Supplied data:
* Start *
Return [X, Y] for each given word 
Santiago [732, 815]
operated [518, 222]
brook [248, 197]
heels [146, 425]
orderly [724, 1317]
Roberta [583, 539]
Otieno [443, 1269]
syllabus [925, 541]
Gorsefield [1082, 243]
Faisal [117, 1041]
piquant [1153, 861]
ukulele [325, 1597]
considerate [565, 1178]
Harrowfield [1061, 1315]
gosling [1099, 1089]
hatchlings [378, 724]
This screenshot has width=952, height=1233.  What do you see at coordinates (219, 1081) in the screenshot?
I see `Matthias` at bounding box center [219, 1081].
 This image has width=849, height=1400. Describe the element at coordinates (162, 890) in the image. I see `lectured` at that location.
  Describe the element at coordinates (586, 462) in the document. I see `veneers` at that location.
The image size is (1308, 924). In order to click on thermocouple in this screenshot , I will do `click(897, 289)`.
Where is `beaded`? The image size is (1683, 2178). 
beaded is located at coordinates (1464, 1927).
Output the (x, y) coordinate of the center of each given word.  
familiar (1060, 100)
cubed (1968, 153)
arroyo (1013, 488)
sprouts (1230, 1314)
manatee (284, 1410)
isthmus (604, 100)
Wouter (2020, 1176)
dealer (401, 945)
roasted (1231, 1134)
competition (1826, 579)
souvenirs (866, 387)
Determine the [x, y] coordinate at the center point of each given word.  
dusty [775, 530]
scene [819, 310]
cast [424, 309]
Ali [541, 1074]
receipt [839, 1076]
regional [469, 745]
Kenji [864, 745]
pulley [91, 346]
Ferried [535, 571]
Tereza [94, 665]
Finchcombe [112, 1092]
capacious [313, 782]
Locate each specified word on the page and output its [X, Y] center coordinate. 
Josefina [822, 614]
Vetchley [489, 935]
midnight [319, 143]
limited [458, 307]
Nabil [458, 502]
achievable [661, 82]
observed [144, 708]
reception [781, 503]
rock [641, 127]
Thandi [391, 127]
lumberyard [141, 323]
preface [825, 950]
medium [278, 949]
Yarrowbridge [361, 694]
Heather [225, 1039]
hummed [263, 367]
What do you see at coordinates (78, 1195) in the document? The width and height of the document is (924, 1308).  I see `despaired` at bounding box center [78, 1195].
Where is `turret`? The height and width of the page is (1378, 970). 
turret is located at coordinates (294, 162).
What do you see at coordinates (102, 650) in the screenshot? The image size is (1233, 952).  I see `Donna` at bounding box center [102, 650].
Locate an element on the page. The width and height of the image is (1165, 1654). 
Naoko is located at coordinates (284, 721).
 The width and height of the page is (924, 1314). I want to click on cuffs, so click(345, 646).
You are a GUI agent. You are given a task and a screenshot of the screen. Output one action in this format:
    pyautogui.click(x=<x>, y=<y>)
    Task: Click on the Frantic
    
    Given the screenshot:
* End *
Task goal: Switch "ukulele" to "banjo" in the lines from the start of the records through the line containing "hatchlings [378, 724]", inclusive, and give only those lines with nothing else changed.

Exercise response:
Return [X, Y] for each given word 
Santiago [732, 815]
operated [518, 222]
brook [248, 197]
heels [146, 425]
orderly [724, 1317]
Roberta [583, 539]
Otieno [443, 1269]
syllabus [925, 541]
Gorsefield [1082, 243]
Faisal [117, 1041]
piquant [1153, 861]
banjo [325, 1597]
considerate [565, 1178]
Harrowfield [1061, 1315]
gosling [1099, 1089]
hatchlings [378, 724]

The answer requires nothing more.